RECORDS »
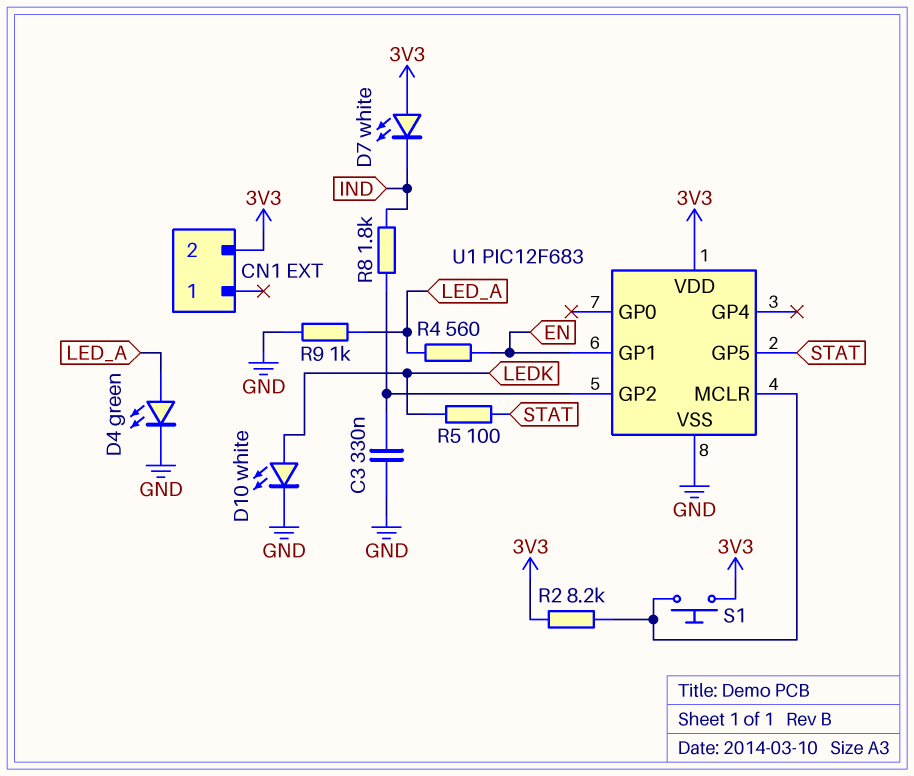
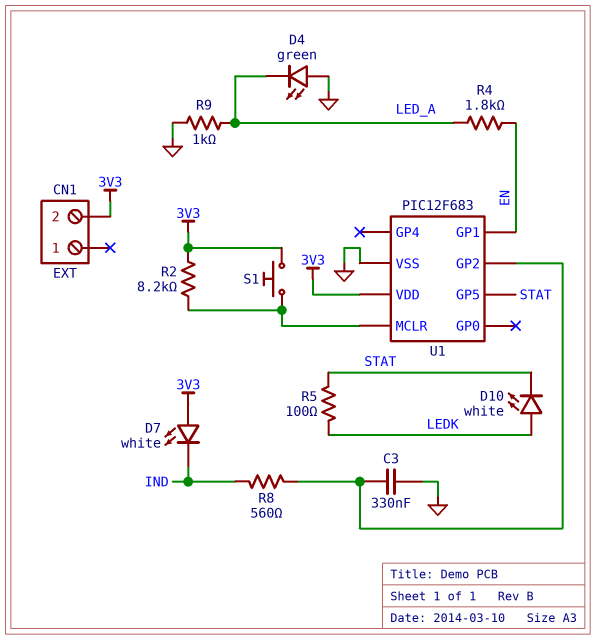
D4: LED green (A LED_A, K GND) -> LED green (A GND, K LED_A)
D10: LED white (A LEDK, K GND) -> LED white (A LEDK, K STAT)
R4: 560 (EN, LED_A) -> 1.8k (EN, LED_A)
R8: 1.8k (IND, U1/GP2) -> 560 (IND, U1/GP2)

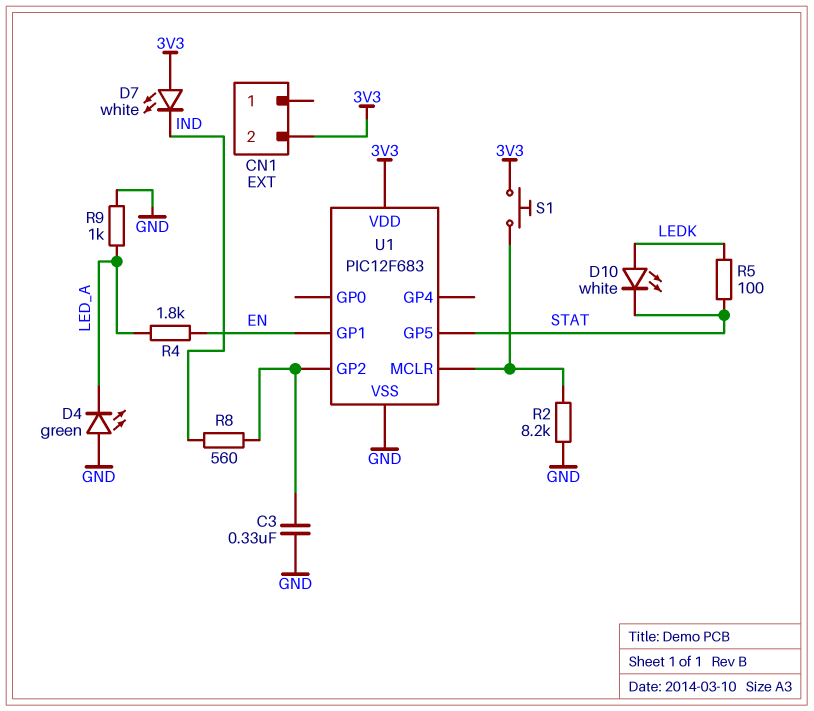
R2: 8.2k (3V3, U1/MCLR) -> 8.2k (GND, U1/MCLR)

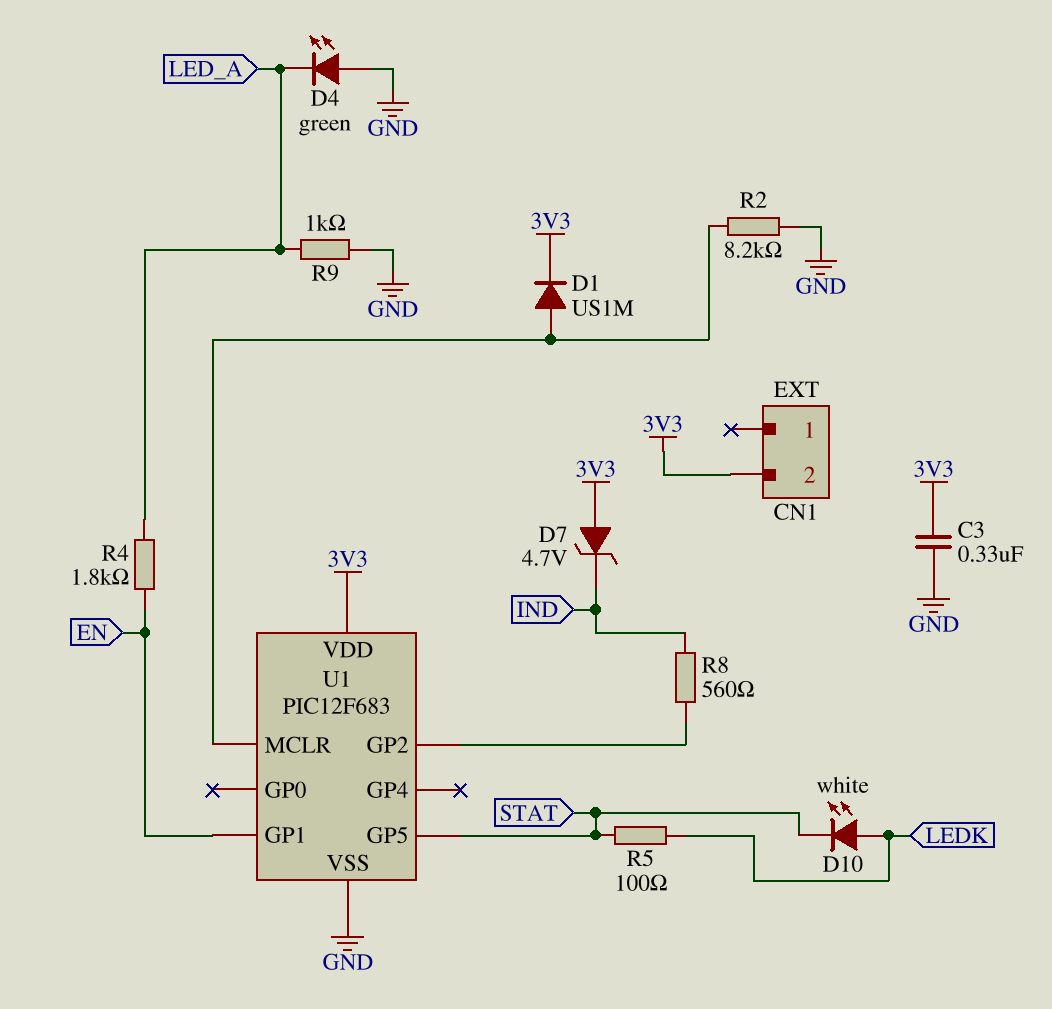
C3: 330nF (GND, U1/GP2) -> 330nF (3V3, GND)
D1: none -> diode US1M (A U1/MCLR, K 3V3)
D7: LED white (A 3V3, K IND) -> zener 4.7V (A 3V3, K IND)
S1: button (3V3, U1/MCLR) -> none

YOUR GOAL »
Reproduce the entries exactly. Do not carry over any picture.

COMPLETED TASK »
D4: LED green (A LED_A, K GND) -> LED green (A GND, K LED_A)
D10: LED white (A LEDK, K GND) -> LED white (A LEDK, K STAT)
R4: 560 (EN, LED_A) -> 1.8k (EN, LED_A)
R8: 1.8k (IND, U1/GP2) -> 560 (IND, U1/GP2)

R2: 8.2k (3V3, U1/MCLR) -> 8.2k (GND, U1/MCLR)

C3: 330nF (GND, U1/GP2) -> 330nF (3V3, GND)
D1: none -> diode US1M (A U1/MCLR, K 3V3)
D7: LED white (A 3V3, K IND) -> zener 4.7V (A 3V3, K IND)
S1: button (3V3, U1/MCLR) -> none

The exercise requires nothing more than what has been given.